Activity
Exactly the lines from the one containing "appeared,,,GREEN EGG SHAPE,715" through the end of the data, and nothing more, should be retyped; pictures stay out.

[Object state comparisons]
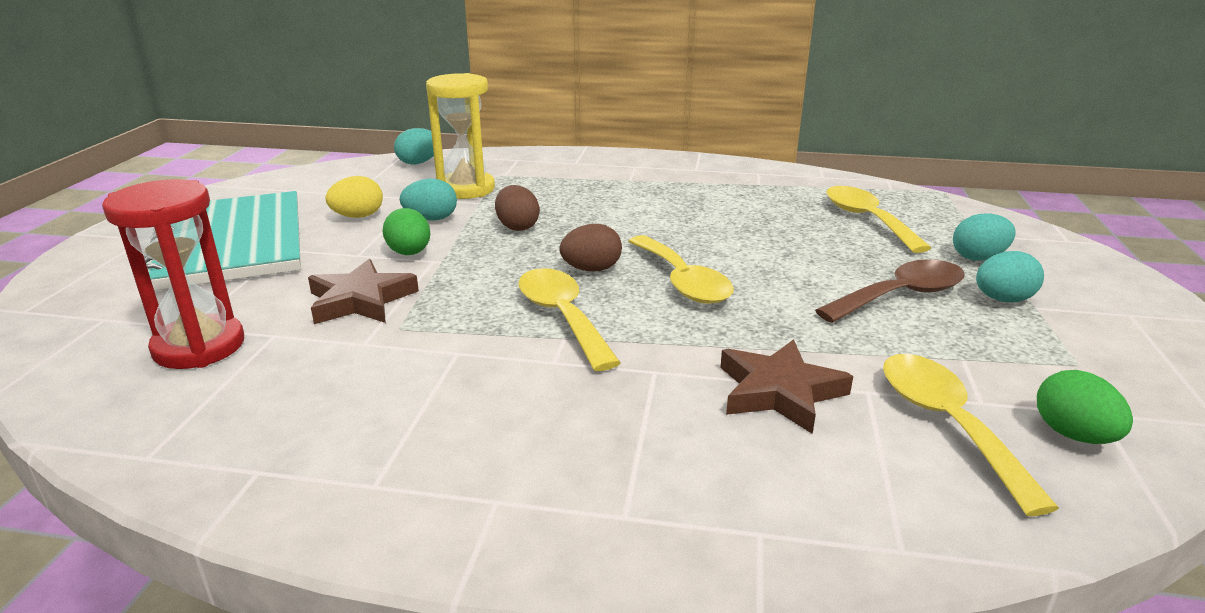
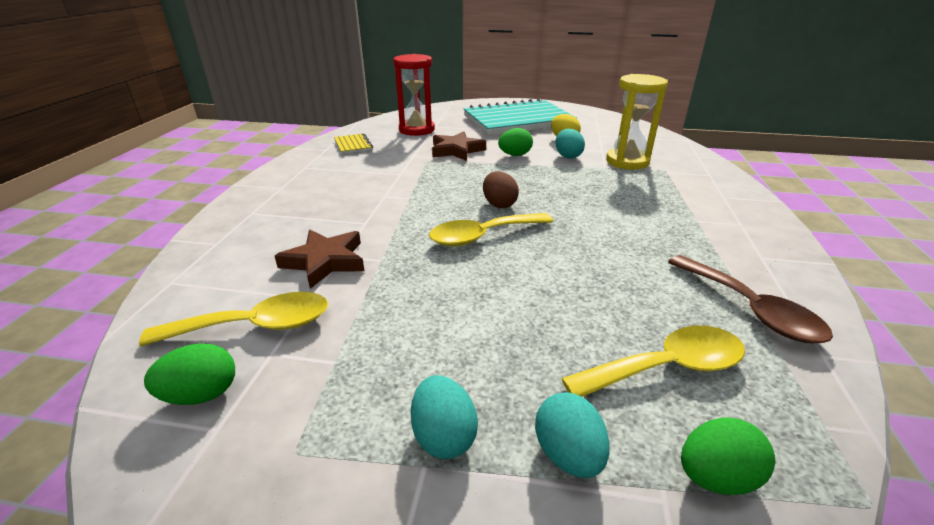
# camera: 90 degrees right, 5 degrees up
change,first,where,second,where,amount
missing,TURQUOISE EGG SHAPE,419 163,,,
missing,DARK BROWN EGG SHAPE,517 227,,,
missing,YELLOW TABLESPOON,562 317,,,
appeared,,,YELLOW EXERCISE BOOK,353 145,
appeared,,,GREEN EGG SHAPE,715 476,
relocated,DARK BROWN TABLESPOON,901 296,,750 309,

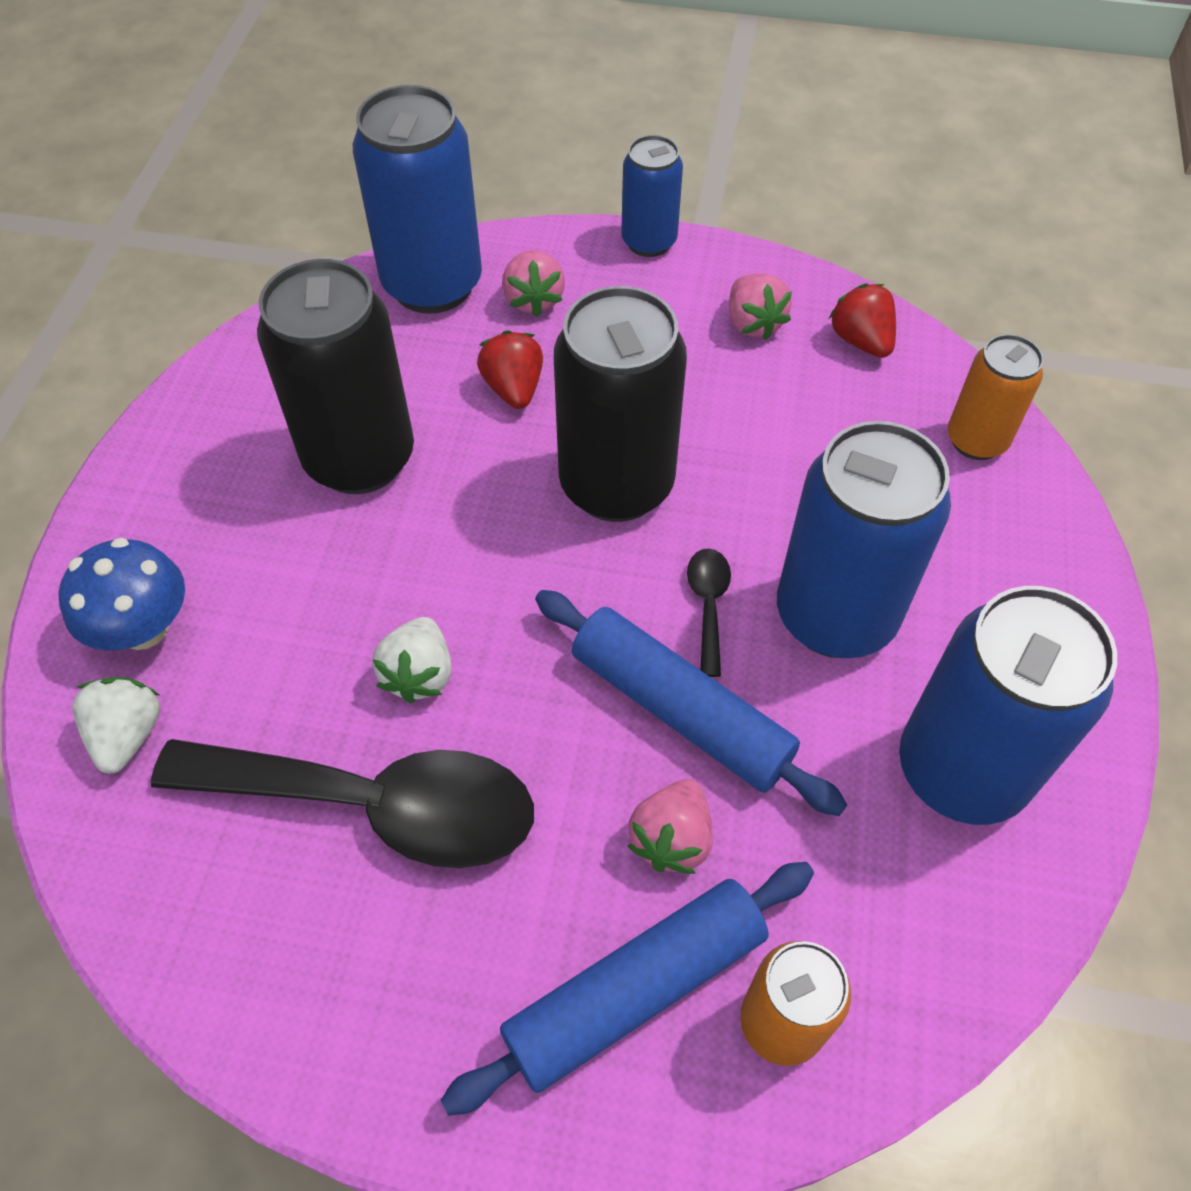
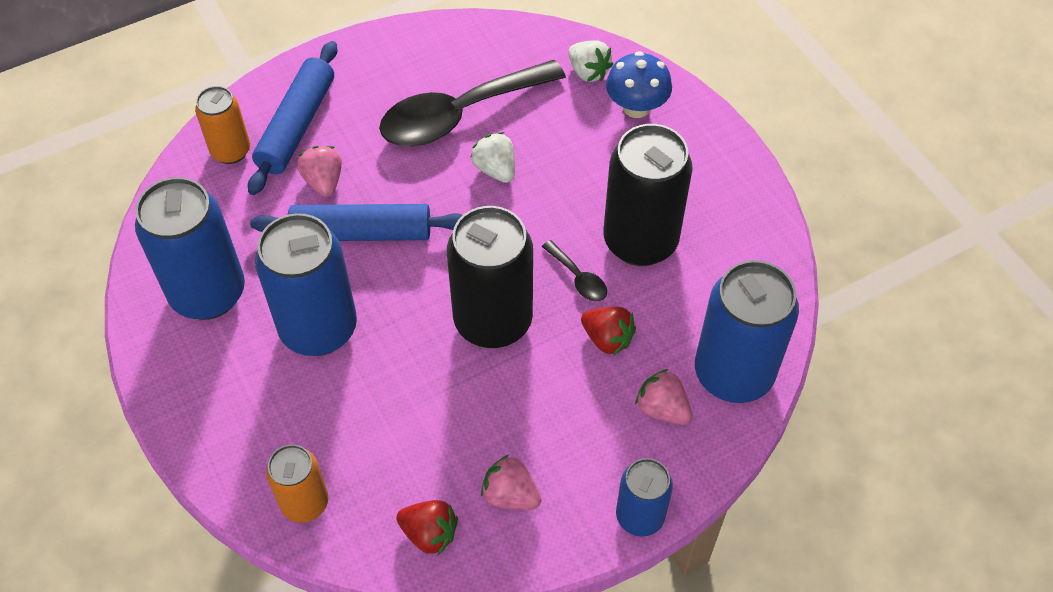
# camera: 140 degrees right, 0 degrees up
change,first,where,second,where,amount
relocated,BLACK TABLESPOON,708 605,,578 278,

Exercise answer
appeared,,,GREEN EGG SHAPE,715 476,
relocated,DARK BROWN TABLESPOON,901 296,,750 309,

# camera: 140 degrees right, 0 degrees up
change,first,where,second,where,amount
relocated,BLACK TABLESPOON,708 605,,578 278,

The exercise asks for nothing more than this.